━━━ RECORDS SUPPLIED ━━━
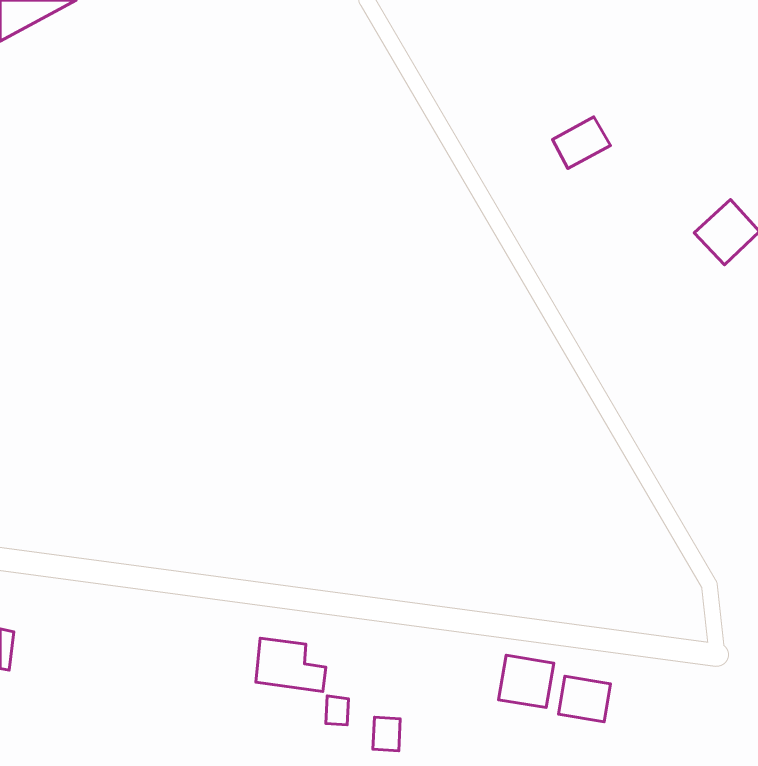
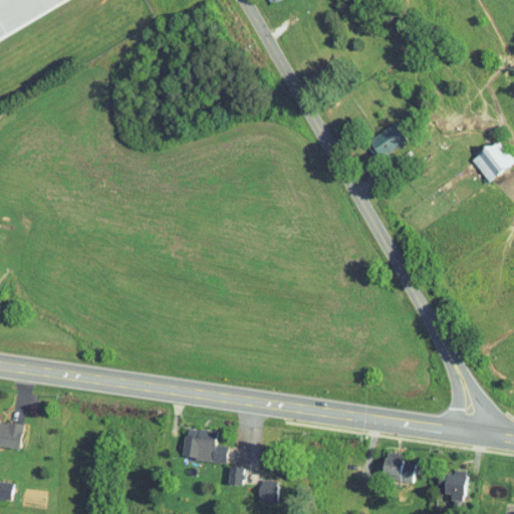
building: [553,117,610,168] -> [368,124,407,159]
building: [499,655,554,708] -> none
building: none -> [438,471,466,503]

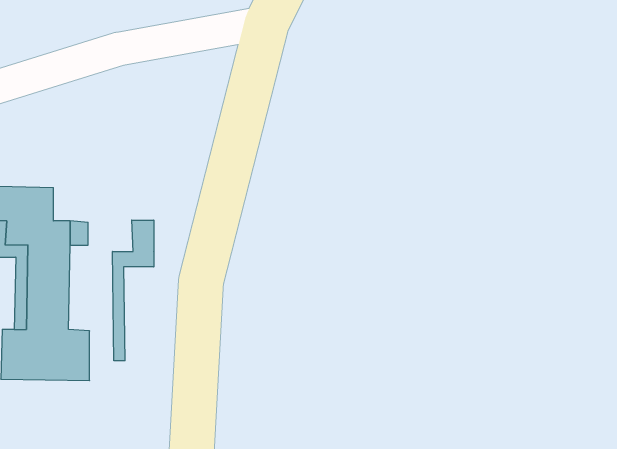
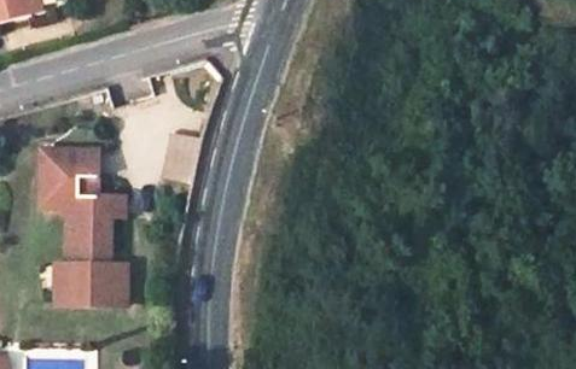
building: [113,220,154,361] -> none

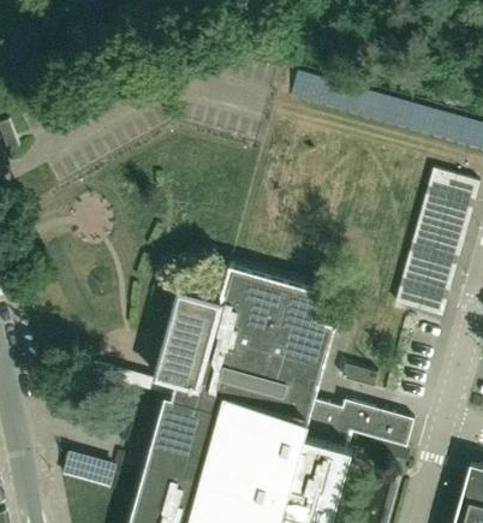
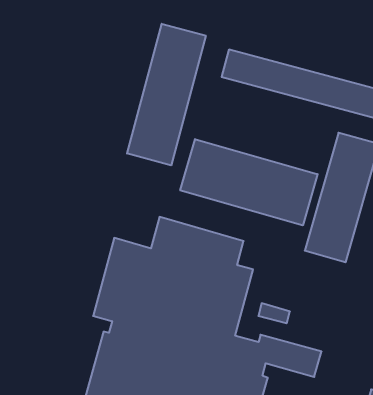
building: none -> [127,24,206,165]
building: none -> [180,139,318,225]

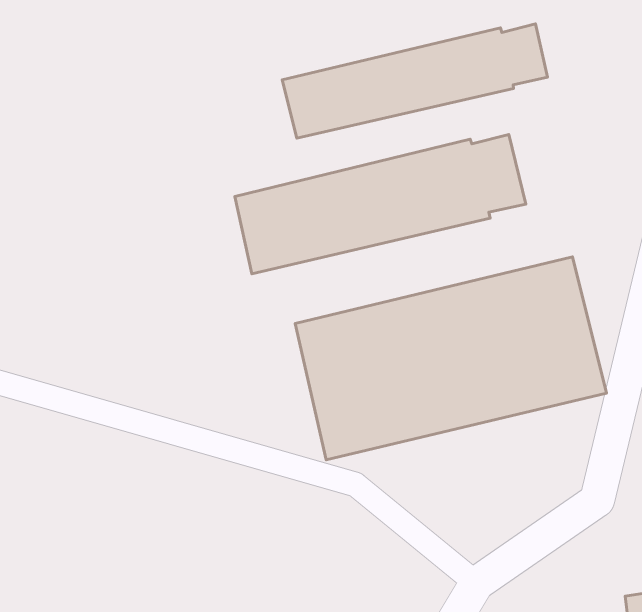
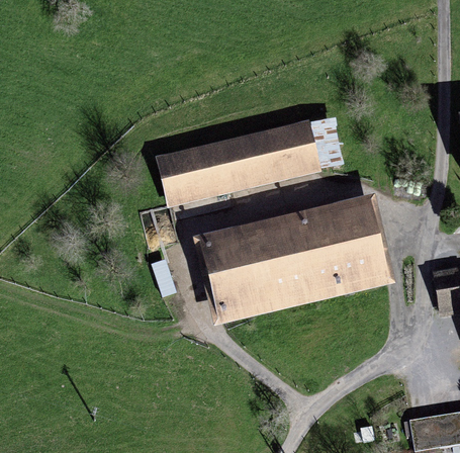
building: [282,24,547,138] -> none

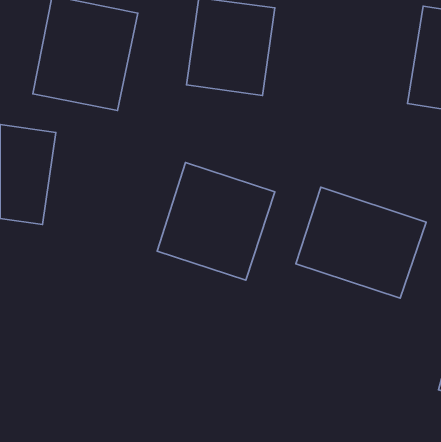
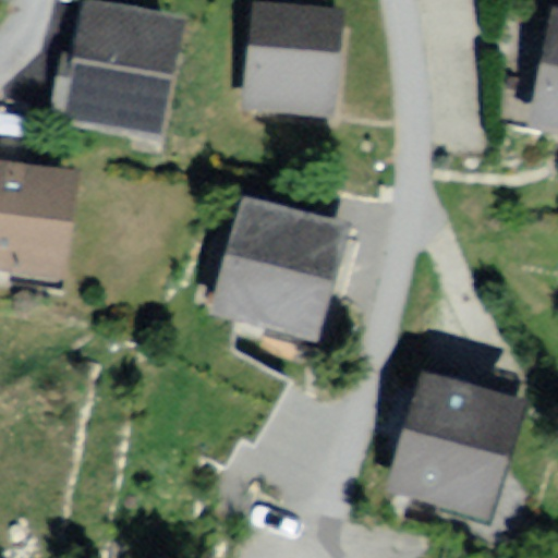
building: [296,187,426,298] -> none
building: none -> [372,364,529,531]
━━━
INSTRUCTIONS TO FOLLOW
Each line of the data that holds the word "none" should be copied.

OUTPUT FOR THIS TASK
building: [499,655,554,708] -> none
building: none -> [438,471,466,503]
building: [113,220,154,361] -> none
building: none -> [127,24,206,165]
building: none -> [180,139,318,225]
building: [282,24,547,138] -> none
building: [296,187,426,298] -> none
building: none -> [372,364,529,531]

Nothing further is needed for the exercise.